#### Supplied data:
_ _ _

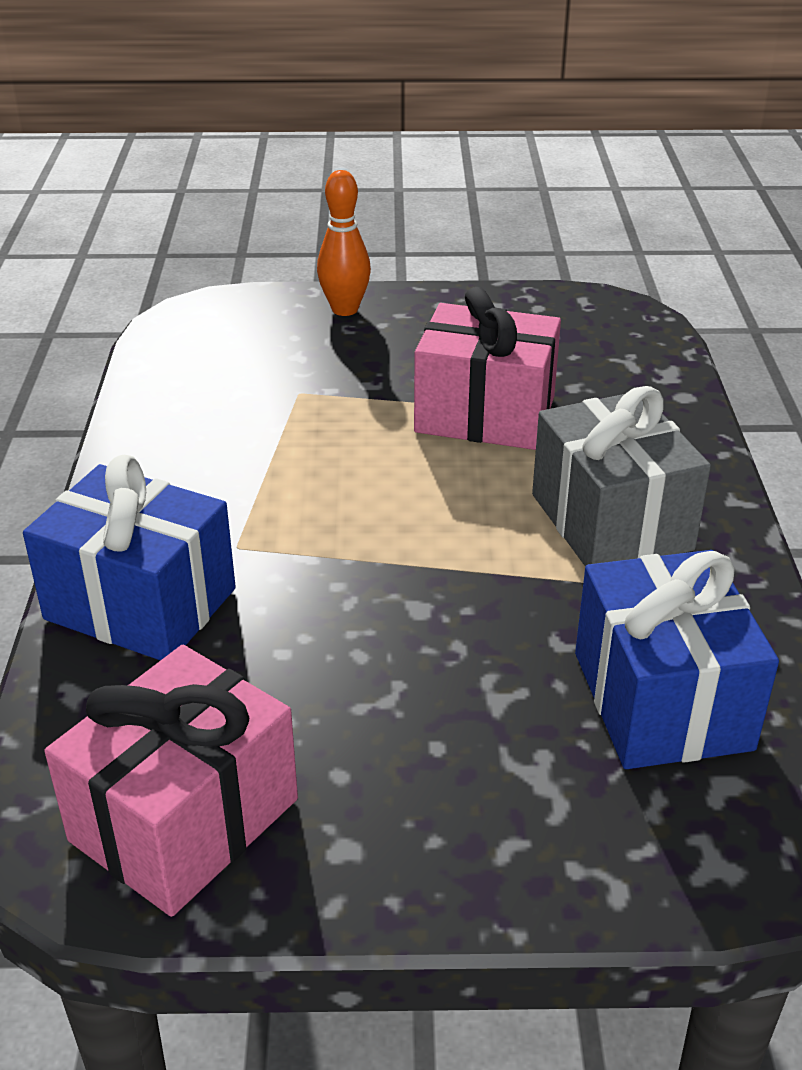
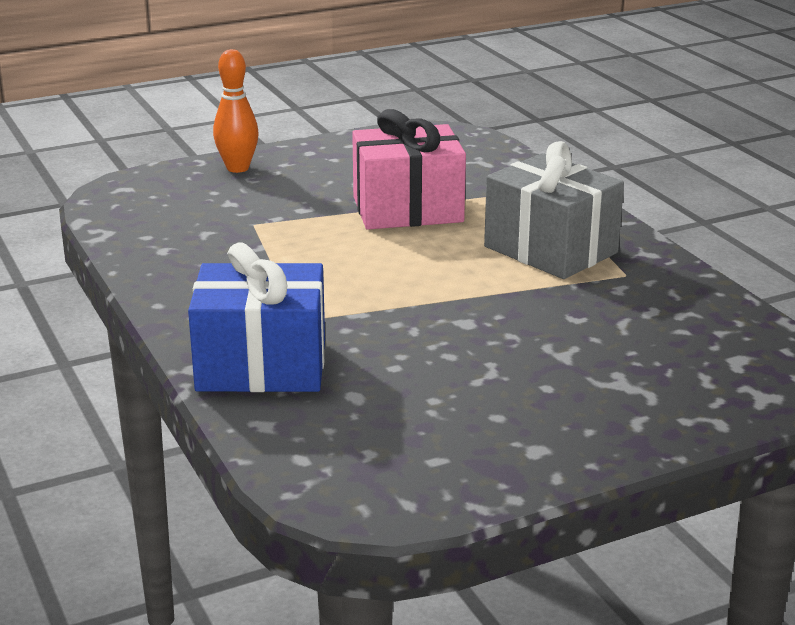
camera: 25 degrees left, 10 degrees down
pink gift [45,645,298,917] -> none
blue gift [575,550,779,769] -> none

_ _ _

Pick every line of the data that includes the string "gift".

#### Finished exercise:
pink gift [45,645,298,917] -> none
blue gift [575,550,779,769] -> none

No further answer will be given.